HOW TO COMPLETE THIS TASK :: Make an exact copy of the listing so that no picture is carried over.

RECORDED DATA ::
= Beginning of Section =

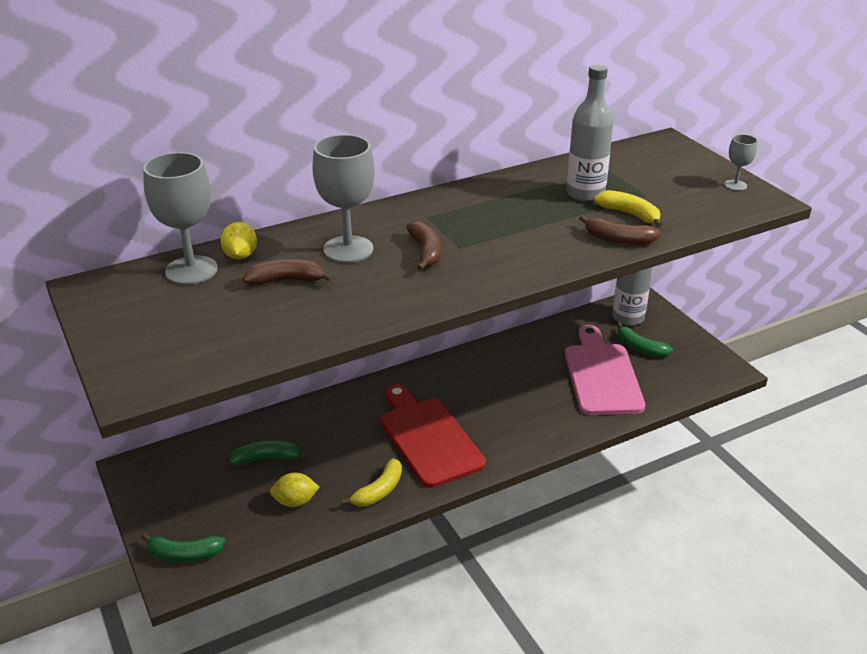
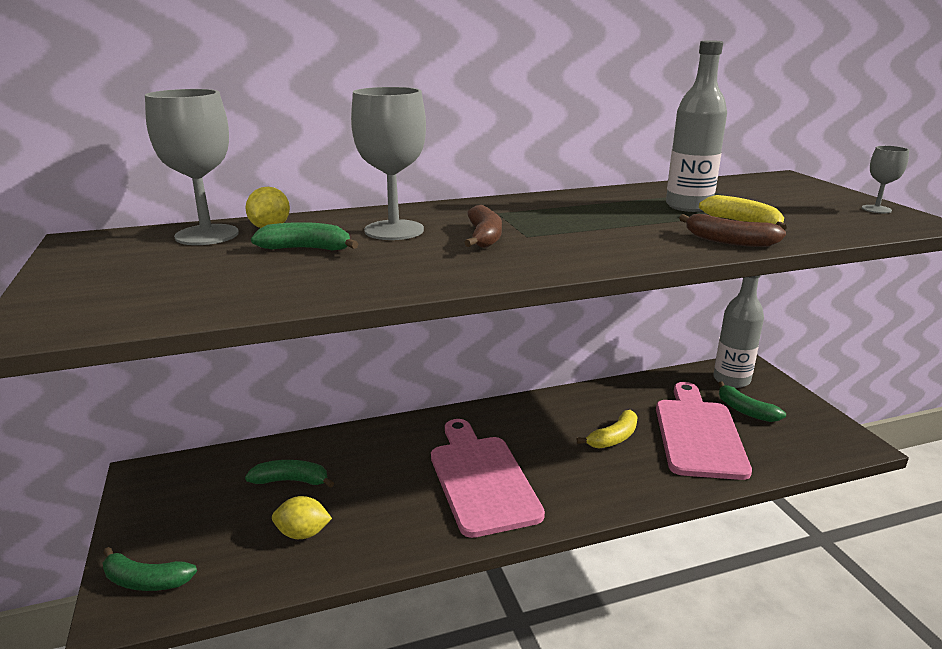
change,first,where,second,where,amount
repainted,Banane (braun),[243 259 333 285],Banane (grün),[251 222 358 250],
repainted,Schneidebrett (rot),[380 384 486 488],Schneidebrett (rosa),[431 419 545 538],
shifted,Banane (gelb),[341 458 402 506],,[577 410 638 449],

= End of Section =

FINISHED TASK ::
change,first,where,second,where,amount
repainted,Banane (braun),[243 259 333 285],Banane (grün),[251 222 358 250],
repainted,Schneidebrett (rot),[380 384 486 488],Schneidebrett (rosa),[431 419 545 538],
shifted,Banane (gelb),[341 458 402 506],,[577 410 638 449],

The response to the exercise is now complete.